Records excerpted from a collection
*-*-*

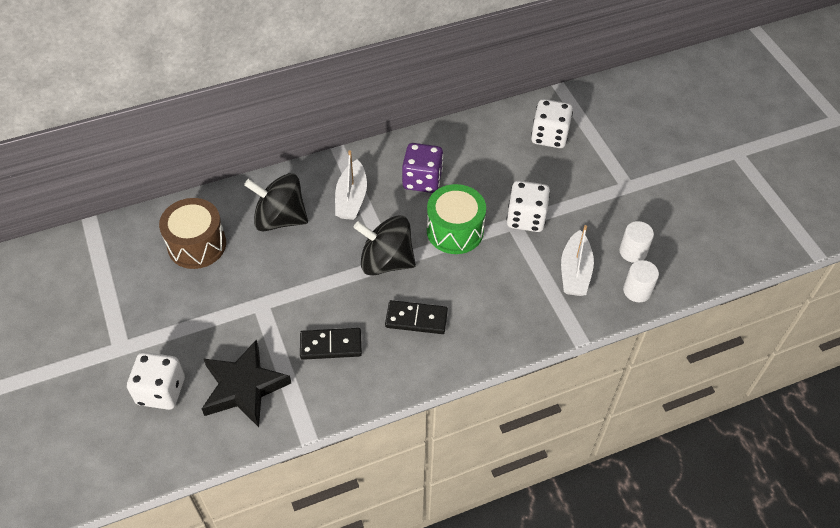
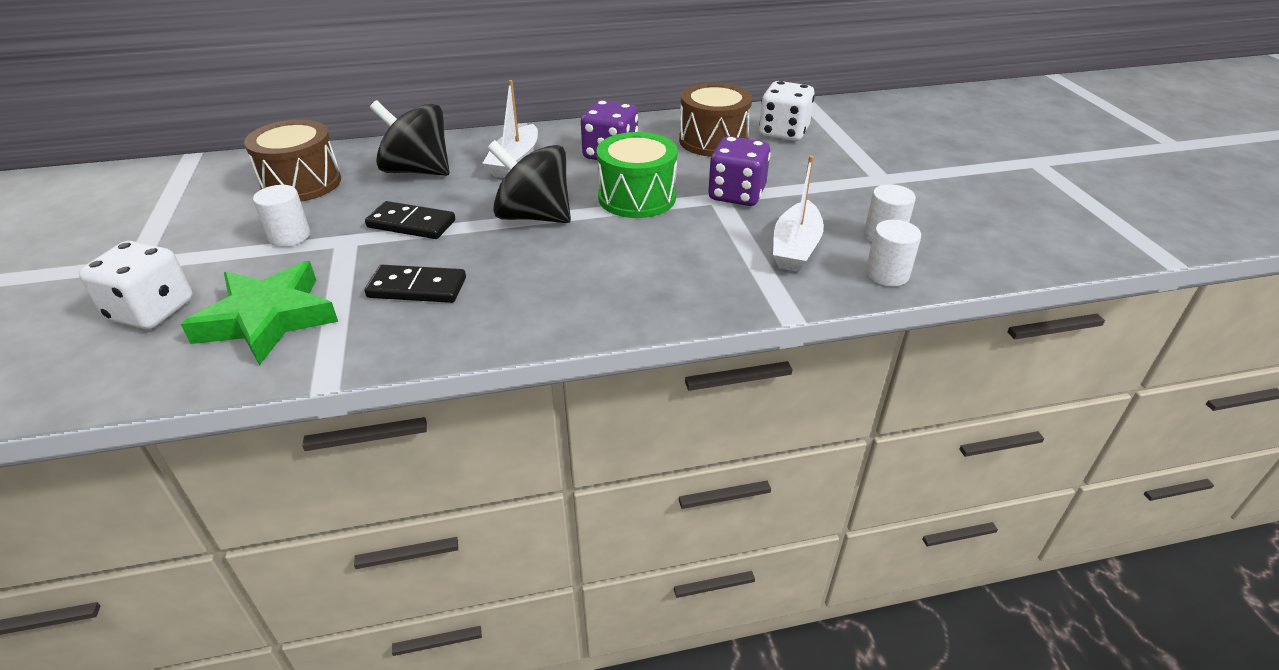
camera: 10 degrees right, 15 degrees down
(217, 306) = (289, 236): none -> white cylinder
(244, 387) = (268, 318): black star -> green star
(416, 319) = (551, 273): black domino -> black domino (411, 224)
(497, 153) = (713, 141): none -> brown drum
(526, 218) = (736, 194): white dice -> purple dice

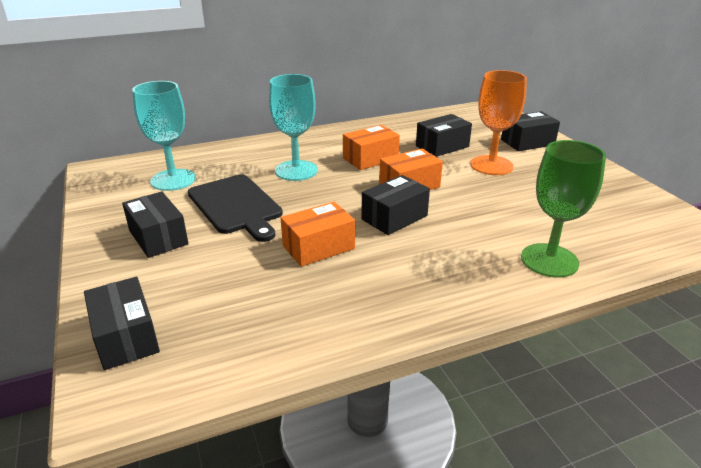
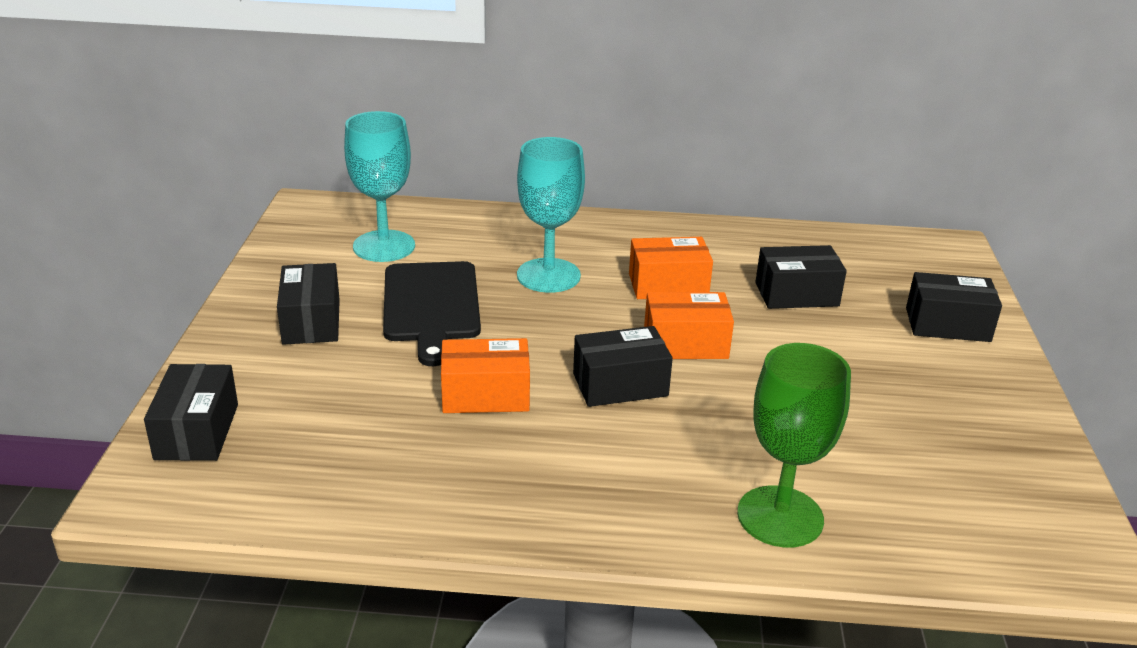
camera: 25 degrees right, 0 degrees up
(491, 165) = (844, 347): orange goblet -> none

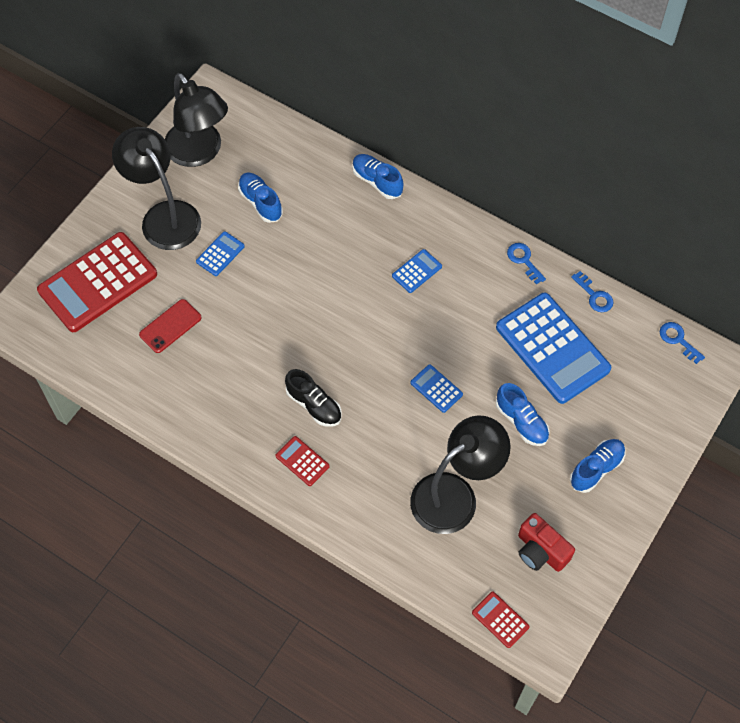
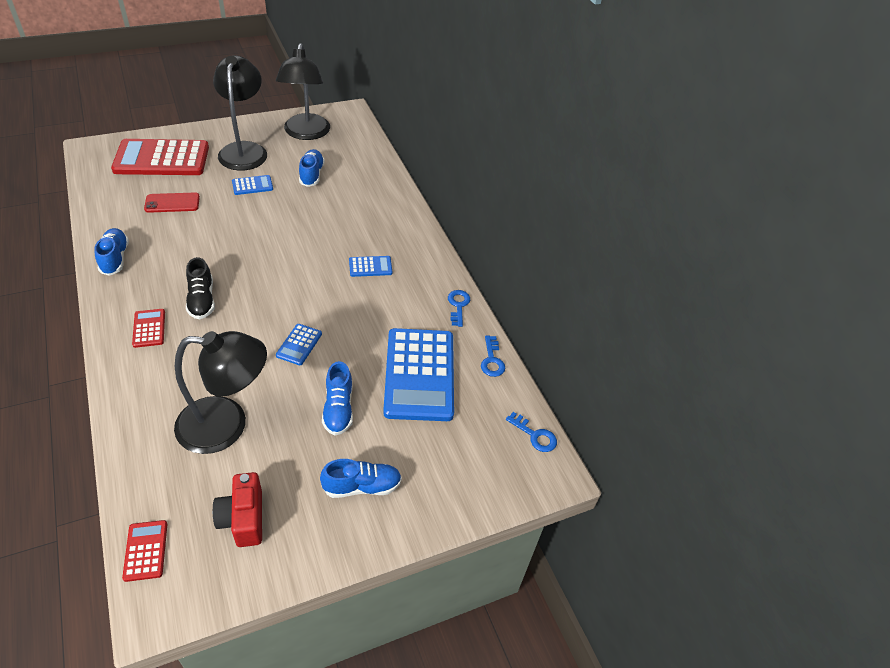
camera: 30 degrees right, 15 degrees down
(377, 181) = (402, 204): blue shoe -> blue shoe (115, 258)
(436, 389) = (299, 345): blue calculator -> blue calculator turned 150 degrees counterclockwise
(678, 340) = (534, 435): blue key -> blue key turned 135 degrees clockwise

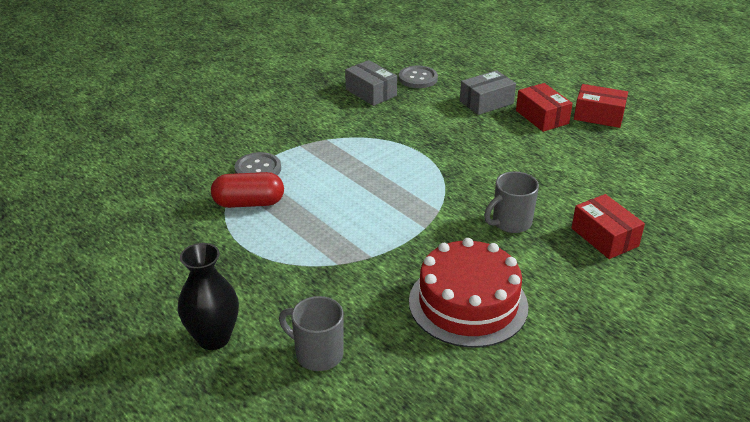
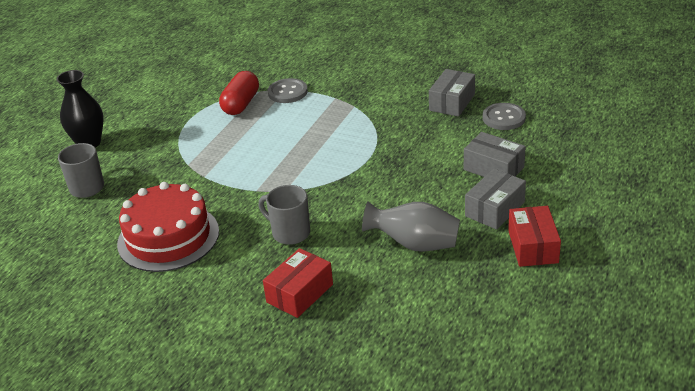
camera: 70 degrees right, 0 degrees up
(249, 203) = (241, 104): red capsule -> red capsule turned 45 degrees clockwise
(542, 117) = (494, 209): red box -> grey box
(567, 163) = (415, 244): none -> grey vase

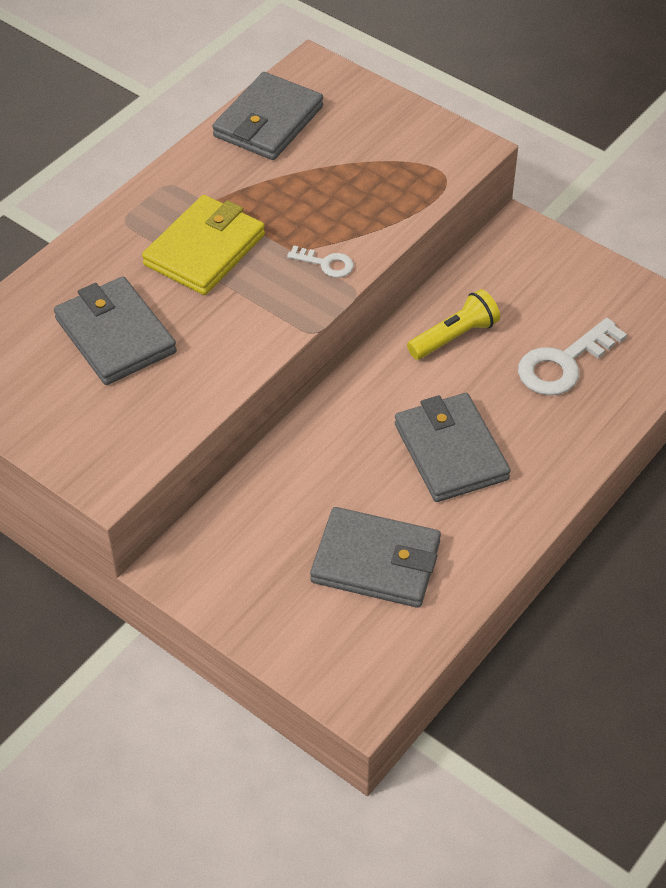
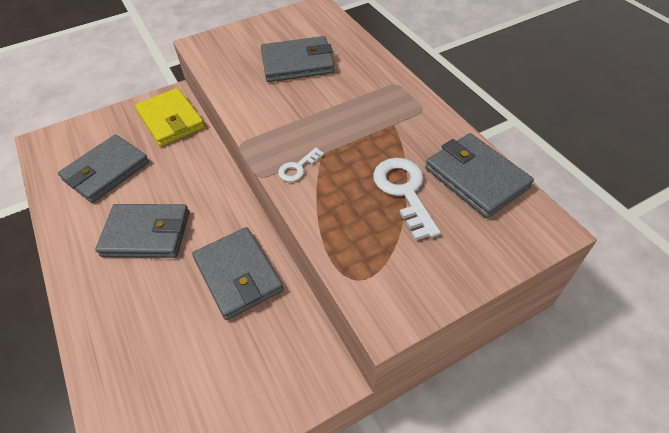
camera: 115 degrees right, 0 degrees up
(204, 250) = (347, 112): yellow wallet -> yellow wallet (171, 120)
(454, 337) = (238, 275): yellow flashlight -> grey wallet
(563, 363) = (165, 340): white key -> white key (404, 191)

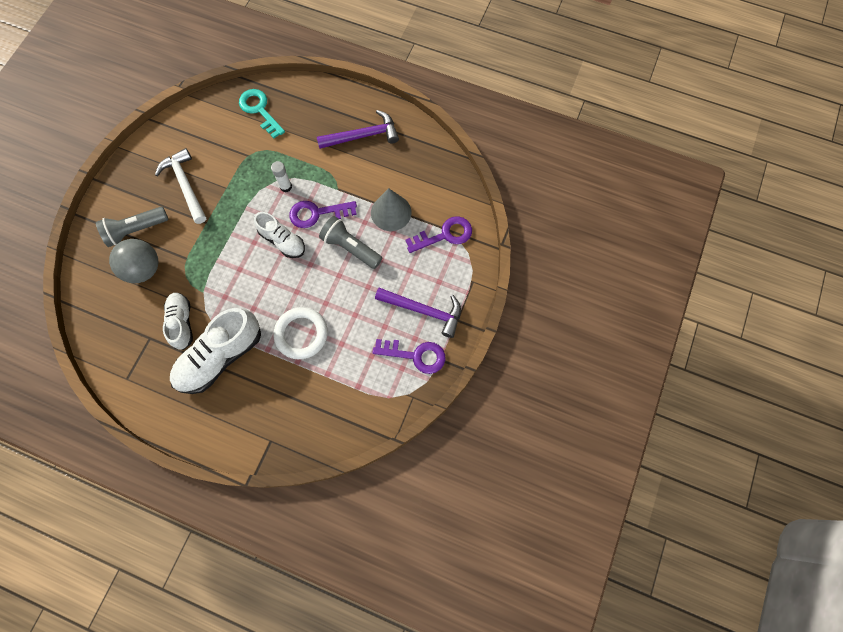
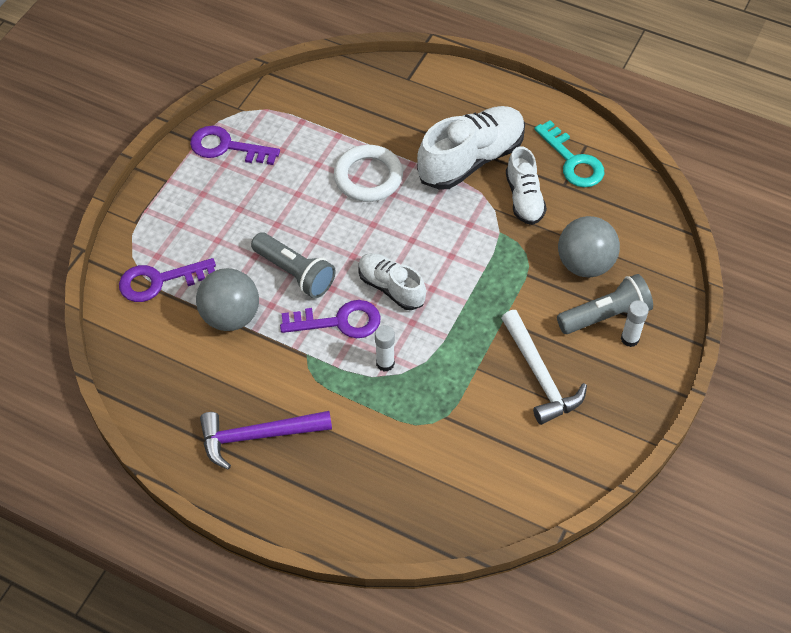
camera: 175 degrees left, 15 degrees down
(122, 214) = (630, 339): none -> white glue stick
(259, 110) = (428, 494): turquoise key -> turquoise key (573, 161)
(391, 212) = (231, 316): grey cone -> grey ball
(424, 311) = (207, 193): purple hammer -> none

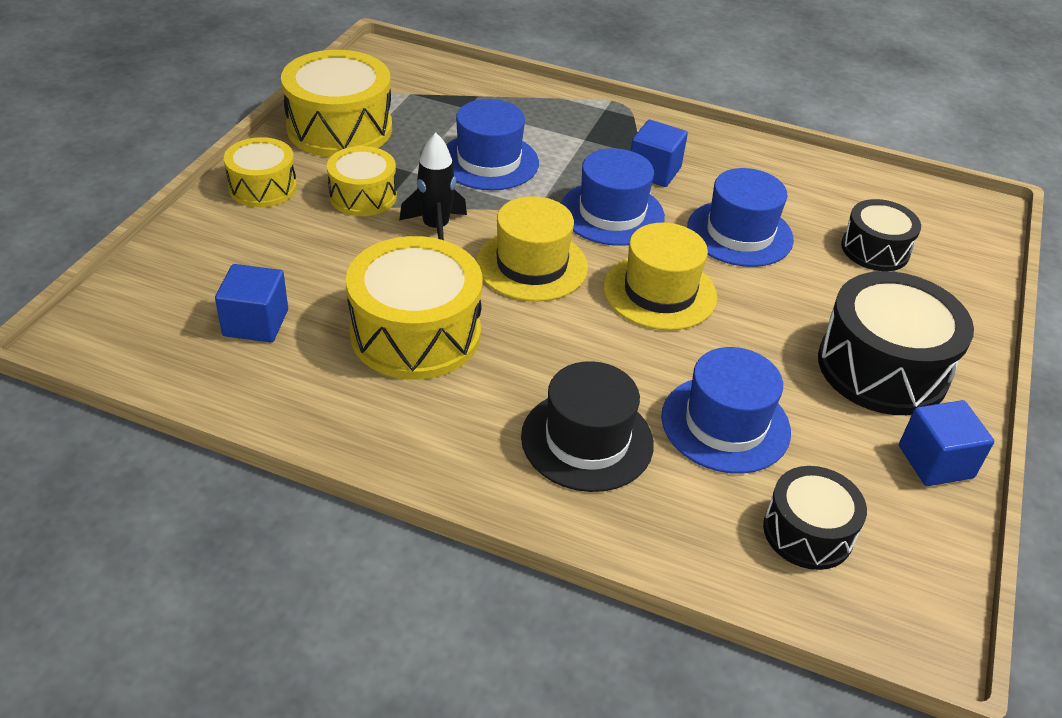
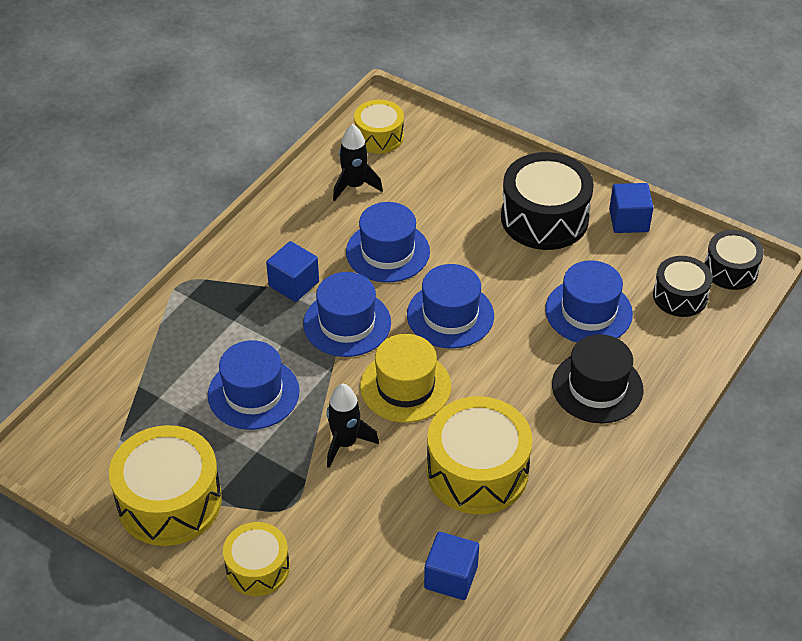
camera: 75 degrees left, 5 degrees up
(363, 196) = (287, 491): yellow drum -> yellow drum (379, 136)
(659, 292) = (450, 315): yellow hat -> blue hat
(833, 199) = (354, 186): none -> black rocket
(875, 249) = (420, 182): black drum -> black drum (730, 270)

*-*-*

### WHAT THE TASK ASKS
With the pictures left out, write out exactly the lines above from the one containing "(491, 165) = (844, 347): orange" through the one containing "(204, 250) = (347, 112): yellow".

### WRITTEN RESPONSE
(491, 165) = (844, 347): orange goblet -> none

camera: 30 degrees right, 15 degrees down
(377, 181) = (402, 204): blue shoe -> blue shoe (115, 258)
(436, 389) = (299, 345): blue calculator -> blue calculator turned 150 degrees counterclockwise
(678, 340) = (534, 435): blue key -> blue key turned 135 degrees clockwise

camera: 70 degrees right, 0 degrees up
(249, 203) = (241, 104): red capsule -> red capsule turned 45 degrees clockwise
(542, 117) = (494, 209): red box -> grey box
(567, 163) = (415, 244): none -> grey vase

camera: 115 degrees right, 0 degrees up
(204, 250) = (347, 112): yellow wallet -> yellow wallet (171, 120)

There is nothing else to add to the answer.